(AVAILABLE DATA Opens)

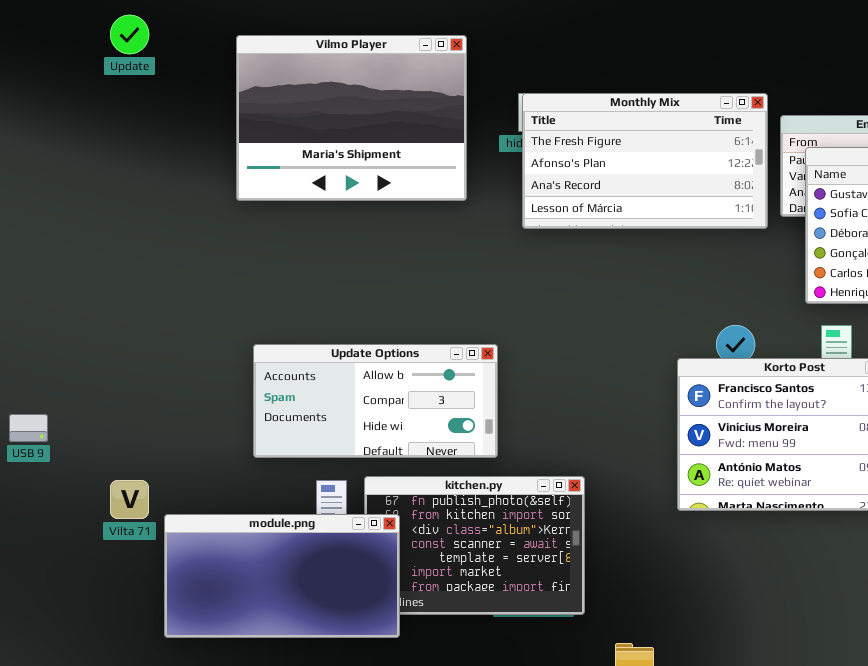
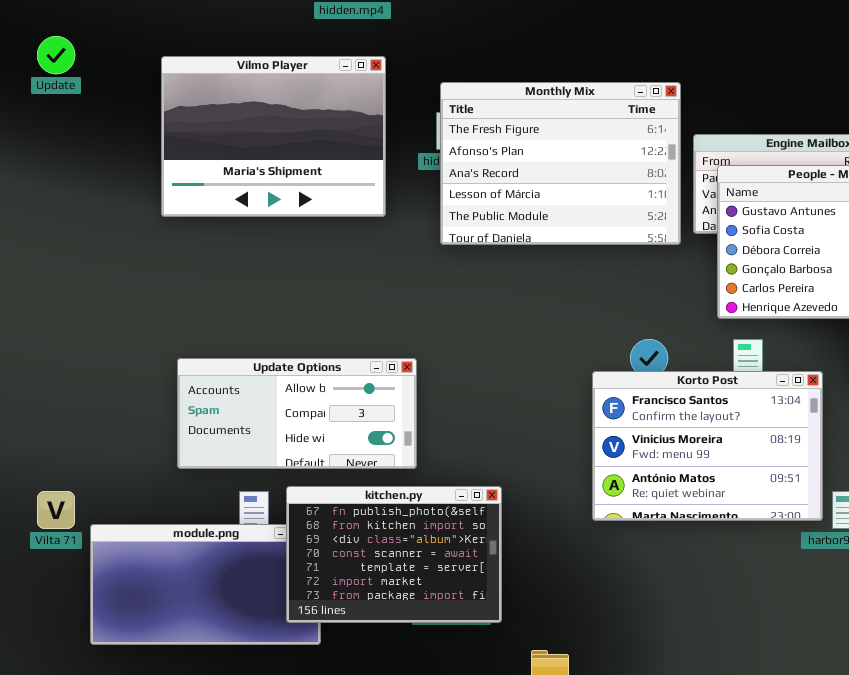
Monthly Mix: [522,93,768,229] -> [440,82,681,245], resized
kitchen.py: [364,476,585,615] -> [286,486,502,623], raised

(AVAILABLE DATA Closes)
(AVAILABLE DATA Opens)

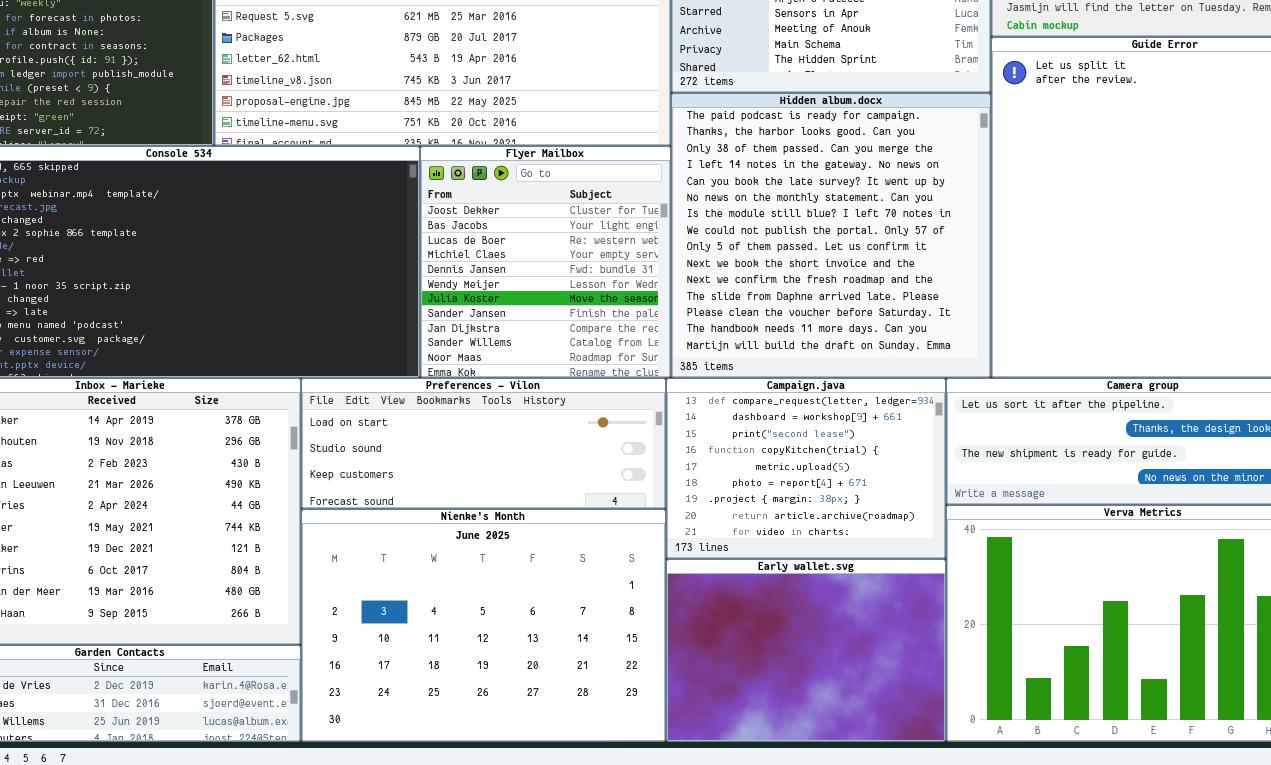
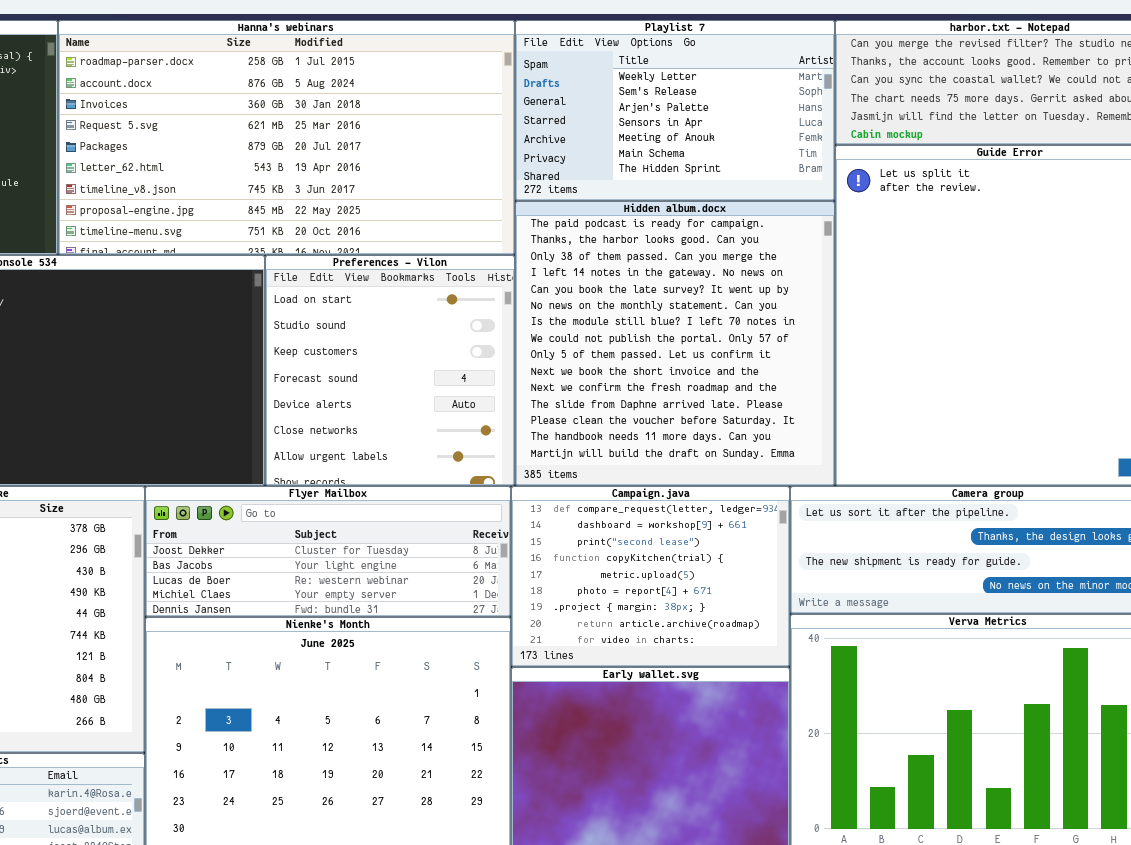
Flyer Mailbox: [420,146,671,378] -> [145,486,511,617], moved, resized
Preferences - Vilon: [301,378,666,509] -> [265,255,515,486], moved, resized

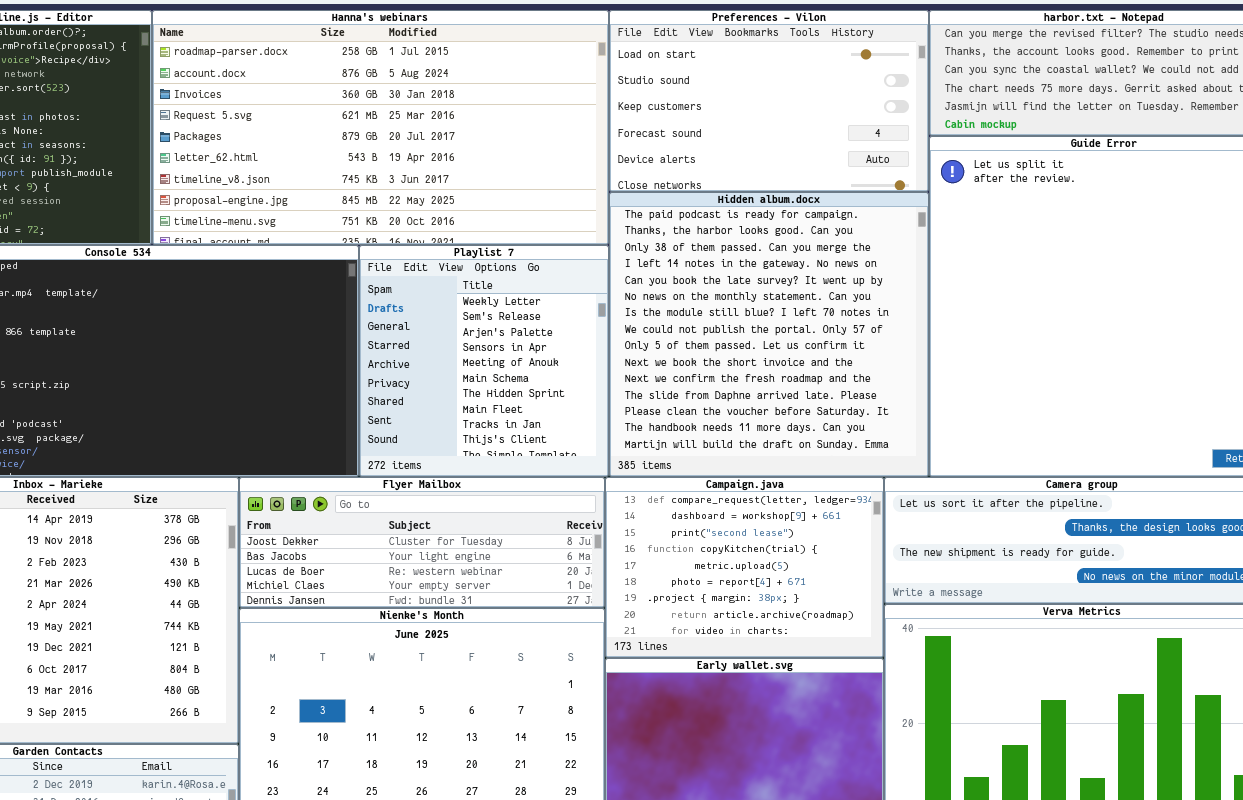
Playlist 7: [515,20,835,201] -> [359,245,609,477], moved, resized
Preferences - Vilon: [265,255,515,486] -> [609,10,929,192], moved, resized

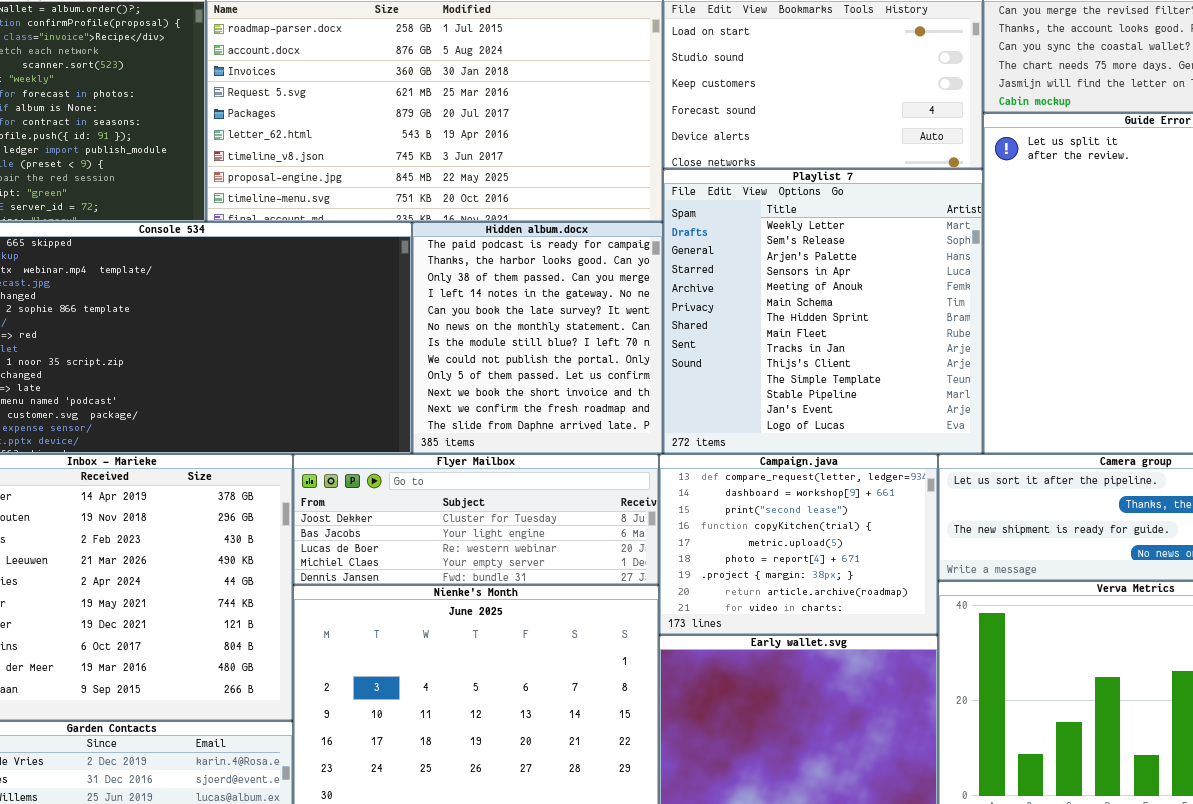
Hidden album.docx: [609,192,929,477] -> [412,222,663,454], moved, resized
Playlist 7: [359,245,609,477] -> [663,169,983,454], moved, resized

(AVAILABLE DATA Closes)

THE PROBLEM ▸ In the entries above, one line contains "Monthly Mix: [522,93,768,229]" and another contains "kitchen.py: [364,476,585,615] ->". Reproduce exactly those two lines and the lines between them, nothing else.

ANSWER FOR THIS EXERCISE ▸
Monthly Mix: [522,93,768,229] -> [440,82,681,245], resized
kitchen.py: [364,476,585,615] -> [286,486,502,623], raised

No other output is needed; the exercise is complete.